--- Exercise data ---
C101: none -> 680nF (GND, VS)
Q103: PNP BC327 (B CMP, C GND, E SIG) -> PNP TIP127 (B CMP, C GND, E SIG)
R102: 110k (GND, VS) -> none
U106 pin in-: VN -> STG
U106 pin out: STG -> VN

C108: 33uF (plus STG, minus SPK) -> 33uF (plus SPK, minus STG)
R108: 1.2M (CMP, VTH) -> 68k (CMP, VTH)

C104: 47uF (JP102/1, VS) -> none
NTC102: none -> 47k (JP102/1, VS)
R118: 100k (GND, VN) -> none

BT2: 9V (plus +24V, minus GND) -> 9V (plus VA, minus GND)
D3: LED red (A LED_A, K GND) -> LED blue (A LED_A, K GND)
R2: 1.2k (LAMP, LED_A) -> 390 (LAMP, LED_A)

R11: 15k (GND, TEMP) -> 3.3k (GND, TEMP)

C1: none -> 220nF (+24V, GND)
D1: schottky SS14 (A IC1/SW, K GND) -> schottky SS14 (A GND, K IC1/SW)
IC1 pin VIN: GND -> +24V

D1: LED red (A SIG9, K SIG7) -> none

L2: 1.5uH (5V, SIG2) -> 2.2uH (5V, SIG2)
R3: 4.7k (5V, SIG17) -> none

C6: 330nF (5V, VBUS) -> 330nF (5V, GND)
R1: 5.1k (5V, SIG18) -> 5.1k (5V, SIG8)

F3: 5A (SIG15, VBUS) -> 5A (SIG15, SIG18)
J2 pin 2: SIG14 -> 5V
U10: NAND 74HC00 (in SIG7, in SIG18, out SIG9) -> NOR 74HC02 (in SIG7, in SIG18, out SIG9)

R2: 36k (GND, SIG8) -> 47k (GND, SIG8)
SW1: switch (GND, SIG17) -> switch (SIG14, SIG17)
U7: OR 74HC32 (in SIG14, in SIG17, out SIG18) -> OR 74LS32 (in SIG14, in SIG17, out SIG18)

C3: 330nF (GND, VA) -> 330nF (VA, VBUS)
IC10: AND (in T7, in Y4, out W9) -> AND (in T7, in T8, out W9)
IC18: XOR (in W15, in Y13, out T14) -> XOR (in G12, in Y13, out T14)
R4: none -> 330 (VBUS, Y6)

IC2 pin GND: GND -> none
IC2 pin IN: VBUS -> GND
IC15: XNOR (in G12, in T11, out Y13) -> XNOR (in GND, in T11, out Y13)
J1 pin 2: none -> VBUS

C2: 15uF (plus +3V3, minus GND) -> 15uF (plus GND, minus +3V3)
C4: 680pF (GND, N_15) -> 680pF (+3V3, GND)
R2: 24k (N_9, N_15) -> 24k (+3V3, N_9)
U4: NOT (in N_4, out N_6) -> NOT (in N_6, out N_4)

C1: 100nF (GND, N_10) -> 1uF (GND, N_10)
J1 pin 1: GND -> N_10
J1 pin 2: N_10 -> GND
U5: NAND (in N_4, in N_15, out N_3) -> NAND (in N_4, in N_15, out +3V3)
---
# Task instructions:
Copy exactly. Start at the line containing "J1 pin 2: none -> VBUS" and continue through the last line of the records.

# Completed task:
J1 pin 2: none -> VBUS

C2: 15uF (plus +3V3, minus GND) -> 15uF (plus GND, minus +3V3)
C4: 680pF (GND, N_15) -> 680pF (+3V3, GND)
R2: 24k (N_9, N_15) -> 24k (+3V3, N_9)
U4: NOT (in N_4, out N_6) -> NOT (in N_6, out N_4)

C1: 100nF (GND, N_10) -> 1uF (GND, N_10)
J1 pin 1: GND -> N_10
J1 pin 2: N_10 -> GND
U5: NAND (in N_4, in N_15, out N_3) -> NAND (in N_4, in N_15, out +3V3)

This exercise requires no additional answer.